● Problem requirements
Look for "clock" in each line of the entries, and return the matching lines.

● Data records

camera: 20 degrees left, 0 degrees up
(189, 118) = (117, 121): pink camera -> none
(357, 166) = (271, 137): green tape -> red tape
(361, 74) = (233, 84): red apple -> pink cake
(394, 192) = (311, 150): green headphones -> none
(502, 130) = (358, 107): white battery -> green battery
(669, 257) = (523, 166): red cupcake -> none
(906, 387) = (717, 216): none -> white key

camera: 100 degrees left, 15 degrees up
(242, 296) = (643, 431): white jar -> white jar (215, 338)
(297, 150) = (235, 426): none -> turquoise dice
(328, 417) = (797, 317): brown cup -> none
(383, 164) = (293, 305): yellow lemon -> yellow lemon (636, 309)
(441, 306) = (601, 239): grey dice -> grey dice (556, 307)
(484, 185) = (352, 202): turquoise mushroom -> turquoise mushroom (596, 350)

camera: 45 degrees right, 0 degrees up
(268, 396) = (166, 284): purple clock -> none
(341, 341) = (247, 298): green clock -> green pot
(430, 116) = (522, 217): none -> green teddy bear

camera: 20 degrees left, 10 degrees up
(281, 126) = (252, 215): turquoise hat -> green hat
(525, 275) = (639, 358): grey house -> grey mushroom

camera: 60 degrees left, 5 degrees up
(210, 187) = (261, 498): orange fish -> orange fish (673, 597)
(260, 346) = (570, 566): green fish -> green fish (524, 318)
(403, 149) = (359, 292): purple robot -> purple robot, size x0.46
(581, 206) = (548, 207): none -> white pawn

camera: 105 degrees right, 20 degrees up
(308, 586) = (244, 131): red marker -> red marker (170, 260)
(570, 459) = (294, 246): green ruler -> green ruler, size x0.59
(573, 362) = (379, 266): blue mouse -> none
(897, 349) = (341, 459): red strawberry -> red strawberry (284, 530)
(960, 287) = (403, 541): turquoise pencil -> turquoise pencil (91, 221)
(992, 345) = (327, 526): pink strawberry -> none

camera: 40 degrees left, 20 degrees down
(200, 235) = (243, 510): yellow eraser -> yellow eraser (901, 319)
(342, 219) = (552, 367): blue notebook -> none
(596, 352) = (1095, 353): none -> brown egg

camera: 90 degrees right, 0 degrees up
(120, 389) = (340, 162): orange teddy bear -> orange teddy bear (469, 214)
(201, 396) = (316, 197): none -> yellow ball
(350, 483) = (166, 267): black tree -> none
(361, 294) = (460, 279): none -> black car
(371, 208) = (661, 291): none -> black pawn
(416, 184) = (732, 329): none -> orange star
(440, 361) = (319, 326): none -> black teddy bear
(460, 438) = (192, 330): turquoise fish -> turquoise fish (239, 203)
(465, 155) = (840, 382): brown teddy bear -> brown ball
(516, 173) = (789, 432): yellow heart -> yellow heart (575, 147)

● Answer to the problem
(268, 396) = (166, 284): purple clock -> none
(341, 341) = (247, 298): green clock -> green pot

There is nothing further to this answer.